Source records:
Segment Open

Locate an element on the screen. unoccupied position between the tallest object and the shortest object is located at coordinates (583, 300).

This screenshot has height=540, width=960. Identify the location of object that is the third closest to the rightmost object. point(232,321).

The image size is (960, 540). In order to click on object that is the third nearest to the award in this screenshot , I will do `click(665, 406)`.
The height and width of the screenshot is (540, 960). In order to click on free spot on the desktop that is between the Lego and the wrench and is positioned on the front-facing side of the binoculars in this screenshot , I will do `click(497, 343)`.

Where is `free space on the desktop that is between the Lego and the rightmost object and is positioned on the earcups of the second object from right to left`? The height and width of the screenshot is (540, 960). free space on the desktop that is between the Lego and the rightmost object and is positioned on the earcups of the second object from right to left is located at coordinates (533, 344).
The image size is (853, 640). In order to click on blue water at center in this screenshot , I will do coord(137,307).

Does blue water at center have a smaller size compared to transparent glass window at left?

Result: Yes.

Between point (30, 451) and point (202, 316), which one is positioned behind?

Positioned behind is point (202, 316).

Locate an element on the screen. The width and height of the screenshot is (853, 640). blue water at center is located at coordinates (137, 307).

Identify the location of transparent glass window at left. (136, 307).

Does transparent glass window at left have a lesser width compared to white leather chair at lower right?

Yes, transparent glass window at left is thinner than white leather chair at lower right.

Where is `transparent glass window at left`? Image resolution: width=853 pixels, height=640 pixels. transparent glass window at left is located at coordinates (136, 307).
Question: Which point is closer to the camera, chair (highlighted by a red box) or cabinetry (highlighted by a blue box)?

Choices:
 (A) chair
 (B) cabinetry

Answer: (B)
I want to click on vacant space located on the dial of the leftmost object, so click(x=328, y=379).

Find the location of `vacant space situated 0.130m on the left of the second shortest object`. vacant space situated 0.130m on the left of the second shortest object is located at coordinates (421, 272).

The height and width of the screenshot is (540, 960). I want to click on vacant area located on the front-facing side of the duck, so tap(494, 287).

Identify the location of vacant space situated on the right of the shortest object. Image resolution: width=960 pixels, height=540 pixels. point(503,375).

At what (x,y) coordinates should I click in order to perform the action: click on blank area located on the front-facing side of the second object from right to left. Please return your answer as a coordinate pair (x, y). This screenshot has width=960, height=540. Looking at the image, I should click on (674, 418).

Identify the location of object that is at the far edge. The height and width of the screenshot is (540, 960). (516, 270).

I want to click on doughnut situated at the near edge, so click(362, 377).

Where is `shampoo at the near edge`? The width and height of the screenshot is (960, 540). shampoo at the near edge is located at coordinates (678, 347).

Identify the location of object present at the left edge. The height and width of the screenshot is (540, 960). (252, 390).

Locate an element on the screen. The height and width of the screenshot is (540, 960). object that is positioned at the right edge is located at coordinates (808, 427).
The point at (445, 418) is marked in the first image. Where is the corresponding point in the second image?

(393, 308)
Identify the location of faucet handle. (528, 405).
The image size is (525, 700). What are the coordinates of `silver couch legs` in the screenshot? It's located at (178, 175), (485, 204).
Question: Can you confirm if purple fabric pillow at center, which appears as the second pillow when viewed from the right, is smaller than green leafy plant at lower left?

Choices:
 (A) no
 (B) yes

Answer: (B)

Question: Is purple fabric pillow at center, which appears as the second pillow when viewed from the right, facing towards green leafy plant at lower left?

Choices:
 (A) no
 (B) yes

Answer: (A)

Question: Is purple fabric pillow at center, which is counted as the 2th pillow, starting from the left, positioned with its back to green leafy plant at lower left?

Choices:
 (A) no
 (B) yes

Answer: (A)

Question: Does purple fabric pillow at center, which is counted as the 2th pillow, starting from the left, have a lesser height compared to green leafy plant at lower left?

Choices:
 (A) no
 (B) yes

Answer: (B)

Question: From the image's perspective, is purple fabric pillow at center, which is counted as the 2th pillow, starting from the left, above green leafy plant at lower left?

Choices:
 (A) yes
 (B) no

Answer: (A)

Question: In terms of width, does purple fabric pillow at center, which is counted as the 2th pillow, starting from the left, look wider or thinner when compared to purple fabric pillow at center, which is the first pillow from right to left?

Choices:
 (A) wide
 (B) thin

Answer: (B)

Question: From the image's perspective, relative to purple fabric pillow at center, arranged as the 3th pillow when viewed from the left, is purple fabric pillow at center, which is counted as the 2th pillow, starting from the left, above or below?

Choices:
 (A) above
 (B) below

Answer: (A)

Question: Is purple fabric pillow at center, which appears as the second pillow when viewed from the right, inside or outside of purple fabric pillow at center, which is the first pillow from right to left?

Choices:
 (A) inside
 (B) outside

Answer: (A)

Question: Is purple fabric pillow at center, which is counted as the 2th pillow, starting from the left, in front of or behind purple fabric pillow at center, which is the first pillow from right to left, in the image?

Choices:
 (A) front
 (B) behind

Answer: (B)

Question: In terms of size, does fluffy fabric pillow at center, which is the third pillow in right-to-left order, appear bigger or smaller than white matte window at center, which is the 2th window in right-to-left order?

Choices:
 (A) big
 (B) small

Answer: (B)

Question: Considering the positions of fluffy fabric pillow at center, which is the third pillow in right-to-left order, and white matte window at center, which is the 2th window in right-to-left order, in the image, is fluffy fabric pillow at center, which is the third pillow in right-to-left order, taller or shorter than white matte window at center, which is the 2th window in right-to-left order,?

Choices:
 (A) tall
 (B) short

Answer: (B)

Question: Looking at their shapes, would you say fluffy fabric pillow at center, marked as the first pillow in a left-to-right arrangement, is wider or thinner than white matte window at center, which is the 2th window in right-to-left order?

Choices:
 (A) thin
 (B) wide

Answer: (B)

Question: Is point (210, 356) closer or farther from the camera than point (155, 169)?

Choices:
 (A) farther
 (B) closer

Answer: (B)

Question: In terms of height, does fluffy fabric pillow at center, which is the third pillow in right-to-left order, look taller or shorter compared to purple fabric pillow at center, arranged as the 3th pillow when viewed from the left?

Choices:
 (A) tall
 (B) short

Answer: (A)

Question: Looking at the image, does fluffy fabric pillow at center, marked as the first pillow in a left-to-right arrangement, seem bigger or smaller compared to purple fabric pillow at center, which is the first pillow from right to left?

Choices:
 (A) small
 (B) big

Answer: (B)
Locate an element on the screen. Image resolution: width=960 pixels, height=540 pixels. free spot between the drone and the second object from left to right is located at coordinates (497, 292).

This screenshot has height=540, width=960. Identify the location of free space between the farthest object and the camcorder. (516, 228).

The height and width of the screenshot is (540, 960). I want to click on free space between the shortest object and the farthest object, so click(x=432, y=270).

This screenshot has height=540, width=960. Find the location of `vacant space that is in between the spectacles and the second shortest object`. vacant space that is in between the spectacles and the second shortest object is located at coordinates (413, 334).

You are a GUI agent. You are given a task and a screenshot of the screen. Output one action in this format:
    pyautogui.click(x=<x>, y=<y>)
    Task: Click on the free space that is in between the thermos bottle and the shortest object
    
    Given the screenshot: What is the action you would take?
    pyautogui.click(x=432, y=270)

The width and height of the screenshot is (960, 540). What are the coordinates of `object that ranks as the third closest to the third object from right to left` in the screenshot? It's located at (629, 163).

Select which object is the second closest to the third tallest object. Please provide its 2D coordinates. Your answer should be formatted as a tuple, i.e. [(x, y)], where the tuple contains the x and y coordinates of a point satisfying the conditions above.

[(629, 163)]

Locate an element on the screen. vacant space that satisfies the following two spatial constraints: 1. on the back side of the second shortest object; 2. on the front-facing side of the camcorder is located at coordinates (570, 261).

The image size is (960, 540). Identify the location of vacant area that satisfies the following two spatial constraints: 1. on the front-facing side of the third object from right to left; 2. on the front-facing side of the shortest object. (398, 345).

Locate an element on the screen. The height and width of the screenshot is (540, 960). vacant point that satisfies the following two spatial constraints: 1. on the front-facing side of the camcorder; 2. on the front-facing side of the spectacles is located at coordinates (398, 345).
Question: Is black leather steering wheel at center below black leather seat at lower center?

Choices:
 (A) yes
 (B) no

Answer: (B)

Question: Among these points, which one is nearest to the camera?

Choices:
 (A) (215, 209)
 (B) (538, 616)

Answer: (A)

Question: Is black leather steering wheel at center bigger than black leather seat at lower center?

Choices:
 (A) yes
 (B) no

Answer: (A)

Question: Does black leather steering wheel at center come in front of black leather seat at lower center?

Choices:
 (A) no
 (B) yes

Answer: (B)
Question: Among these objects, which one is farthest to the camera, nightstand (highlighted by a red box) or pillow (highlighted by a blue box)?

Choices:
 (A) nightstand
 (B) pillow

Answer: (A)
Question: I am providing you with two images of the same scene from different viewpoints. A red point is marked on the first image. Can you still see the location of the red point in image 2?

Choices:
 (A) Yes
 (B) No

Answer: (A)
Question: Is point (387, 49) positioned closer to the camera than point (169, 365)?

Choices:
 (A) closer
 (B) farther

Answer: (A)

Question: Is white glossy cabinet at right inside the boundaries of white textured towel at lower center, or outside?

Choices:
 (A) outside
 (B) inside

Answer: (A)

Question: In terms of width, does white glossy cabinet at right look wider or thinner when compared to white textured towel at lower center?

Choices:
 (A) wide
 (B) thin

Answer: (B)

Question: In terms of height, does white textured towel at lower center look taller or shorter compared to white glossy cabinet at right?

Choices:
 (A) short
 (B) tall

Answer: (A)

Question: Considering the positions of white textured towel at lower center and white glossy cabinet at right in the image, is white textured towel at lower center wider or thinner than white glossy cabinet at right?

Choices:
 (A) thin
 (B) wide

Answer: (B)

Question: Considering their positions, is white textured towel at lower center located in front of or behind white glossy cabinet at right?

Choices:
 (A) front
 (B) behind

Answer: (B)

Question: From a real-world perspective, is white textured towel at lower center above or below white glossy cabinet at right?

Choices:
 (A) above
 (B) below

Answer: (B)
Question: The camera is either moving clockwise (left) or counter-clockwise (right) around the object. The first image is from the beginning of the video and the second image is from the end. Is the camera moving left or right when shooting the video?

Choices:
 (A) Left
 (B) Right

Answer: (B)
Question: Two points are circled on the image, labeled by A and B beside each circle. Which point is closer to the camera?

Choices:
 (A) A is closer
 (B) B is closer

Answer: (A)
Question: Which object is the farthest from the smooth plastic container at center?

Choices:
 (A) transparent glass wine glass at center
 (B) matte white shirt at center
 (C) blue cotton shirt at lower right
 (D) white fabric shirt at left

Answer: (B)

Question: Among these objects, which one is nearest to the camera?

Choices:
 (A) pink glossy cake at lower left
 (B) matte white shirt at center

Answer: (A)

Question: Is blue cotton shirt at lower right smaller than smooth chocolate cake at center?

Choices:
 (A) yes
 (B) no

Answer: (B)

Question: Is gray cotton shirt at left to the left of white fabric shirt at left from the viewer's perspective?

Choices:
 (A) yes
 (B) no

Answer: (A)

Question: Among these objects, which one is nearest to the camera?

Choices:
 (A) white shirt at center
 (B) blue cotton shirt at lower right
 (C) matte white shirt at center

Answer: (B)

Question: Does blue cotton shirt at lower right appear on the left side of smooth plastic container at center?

Segment Closed

Duplicate the lines from the start of the data through the line containing "The height and width of the screenshot is (540, 960). In", inclusive.

Solution to this problem:
Locate an element on the screen. unoccupied position between the tallest object and the shortest object is located at coordinates (583, 300).

This screenshot has height=540, width=960. Identify the location of object that is the third closest to the rightmost object. point(232,321).

The image size is (960, 540). In order to click on object that is the third nearest to the award in this screenshot , I will do `click(665, 406)`.
The height and width of the screenshot is (540, 960). In order to click on free spot on the desktop that is between the Lego and the wrench and is positioned on the front-facing side of the binoculars in this screenshot , I will do `click(497, 343)`.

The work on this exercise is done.